━━━ Records supplied ━━━

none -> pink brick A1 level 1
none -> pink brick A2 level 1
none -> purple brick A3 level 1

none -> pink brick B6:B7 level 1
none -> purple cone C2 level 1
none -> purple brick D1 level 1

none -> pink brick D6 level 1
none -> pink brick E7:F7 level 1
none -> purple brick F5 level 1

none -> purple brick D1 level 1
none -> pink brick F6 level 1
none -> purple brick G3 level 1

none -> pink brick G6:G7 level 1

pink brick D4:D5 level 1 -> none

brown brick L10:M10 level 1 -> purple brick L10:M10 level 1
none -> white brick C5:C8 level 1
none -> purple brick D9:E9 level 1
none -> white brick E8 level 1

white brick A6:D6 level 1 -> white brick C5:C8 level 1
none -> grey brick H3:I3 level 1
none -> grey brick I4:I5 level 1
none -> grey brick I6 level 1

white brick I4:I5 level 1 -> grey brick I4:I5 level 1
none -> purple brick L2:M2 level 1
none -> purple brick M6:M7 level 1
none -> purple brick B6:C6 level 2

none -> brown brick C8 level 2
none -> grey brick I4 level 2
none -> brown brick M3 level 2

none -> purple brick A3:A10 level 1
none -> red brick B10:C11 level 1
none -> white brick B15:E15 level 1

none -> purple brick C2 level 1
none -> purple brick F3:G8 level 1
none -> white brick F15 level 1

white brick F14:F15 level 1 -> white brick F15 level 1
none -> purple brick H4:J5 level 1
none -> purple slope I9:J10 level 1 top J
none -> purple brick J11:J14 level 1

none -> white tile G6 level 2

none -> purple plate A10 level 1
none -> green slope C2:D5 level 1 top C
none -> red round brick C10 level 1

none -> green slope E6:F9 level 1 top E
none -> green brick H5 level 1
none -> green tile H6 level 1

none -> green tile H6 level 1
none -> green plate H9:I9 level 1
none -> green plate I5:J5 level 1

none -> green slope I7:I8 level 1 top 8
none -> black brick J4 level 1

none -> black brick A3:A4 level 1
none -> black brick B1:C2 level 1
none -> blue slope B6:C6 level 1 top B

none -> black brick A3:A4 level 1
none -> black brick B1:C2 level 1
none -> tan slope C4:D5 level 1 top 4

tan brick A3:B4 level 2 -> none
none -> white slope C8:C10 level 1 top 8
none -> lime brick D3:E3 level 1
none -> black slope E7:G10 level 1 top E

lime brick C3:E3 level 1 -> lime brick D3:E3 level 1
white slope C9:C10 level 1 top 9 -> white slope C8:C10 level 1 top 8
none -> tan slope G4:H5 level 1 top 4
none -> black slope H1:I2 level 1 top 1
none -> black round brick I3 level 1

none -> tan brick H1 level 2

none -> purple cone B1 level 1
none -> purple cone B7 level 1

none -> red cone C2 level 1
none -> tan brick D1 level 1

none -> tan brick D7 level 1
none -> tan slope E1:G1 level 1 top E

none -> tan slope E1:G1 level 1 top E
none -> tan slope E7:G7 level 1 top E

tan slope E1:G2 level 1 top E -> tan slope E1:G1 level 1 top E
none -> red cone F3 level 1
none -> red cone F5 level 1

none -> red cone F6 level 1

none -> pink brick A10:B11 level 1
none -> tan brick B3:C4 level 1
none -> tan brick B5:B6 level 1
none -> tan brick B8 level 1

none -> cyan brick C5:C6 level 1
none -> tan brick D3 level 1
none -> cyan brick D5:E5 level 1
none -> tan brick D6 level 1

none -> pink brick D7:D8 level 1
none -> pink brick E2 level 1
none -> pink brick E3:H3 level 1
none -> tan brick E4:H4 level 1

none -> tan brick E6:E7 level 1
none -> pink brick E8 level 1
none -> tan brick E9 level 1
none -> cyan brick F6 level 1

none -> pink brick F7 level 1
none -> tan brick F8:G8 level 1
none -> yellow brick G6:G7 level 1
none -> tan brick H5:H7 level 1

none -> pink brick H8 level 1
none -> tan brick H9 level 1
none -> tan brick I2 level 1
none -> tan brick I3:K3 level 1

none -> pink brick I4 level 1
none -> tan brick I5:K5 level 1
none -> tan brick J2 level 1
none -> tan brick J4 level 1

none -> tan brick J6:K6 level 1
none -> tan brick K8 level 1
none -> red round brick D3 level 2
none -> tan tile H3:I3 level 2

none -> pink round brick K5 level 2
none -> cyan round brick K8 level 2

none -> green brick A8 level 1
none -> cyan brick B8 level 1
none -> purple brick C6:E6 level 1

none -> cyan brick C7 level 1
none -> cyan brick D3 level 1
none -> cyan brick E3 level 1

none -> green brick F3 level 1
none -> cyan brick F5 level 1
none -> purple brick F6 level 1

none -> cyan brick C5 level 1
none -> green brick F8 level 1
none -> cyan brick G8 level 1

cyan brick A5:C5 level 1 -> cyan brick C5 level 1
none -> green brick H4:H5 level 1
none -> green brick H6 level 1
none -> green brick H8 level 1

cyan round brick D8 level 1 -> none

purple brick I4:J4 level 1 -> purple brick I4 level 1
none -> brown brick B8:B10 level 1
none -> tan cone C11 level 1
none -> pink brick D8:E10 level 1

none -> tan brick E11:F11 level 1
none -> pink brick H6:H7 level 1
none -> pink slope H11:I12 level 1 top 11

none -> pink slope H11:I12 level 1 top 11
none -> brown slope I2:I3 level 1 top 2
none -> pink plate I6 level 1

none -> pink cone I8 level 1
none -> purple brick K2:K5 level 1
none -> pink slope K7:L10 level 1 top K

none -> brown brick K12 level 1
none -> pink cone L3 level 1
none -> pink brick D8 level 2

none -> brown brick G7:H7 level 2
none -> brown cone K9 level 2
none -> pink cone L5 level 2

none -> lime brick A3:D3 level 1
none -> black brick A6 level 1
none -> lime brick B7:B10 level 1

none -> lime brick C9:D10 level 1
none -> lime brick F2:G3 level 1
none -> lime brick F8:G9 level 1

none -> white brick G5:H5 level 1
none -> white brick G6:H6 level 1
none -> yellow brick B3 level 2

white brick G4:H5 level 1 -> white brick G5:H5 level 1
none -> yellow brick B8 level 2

━━━

■ **Task to carry out**
All that belongs in the answer is the lines from the start of the entries above through the line containing "brown brick L10:M10", each given exactly.

■ **Response to the task**
none -> pink brick A1 level 1
none -> pink brick A2 level 1
none -> purple brick A3 level 1

none -> pink brick B6:B7 level 1
none -> purple cone C2 level 1
none -> purple brick D1 level 1

none -> pink brick D6 level 1
none -> pink brick E7:F7 level 1
none -> purple brick F5 level 1

none -> purple brick D1 level 1
none -> pink brick F6 level 1
none -> purple brick G3 level 1

none -> pink brick G6:G7 level 1

pink brick D4:D5 level 1 -> none

brown brick L10:M10 level 1 -> purple brick L10:M10 level 1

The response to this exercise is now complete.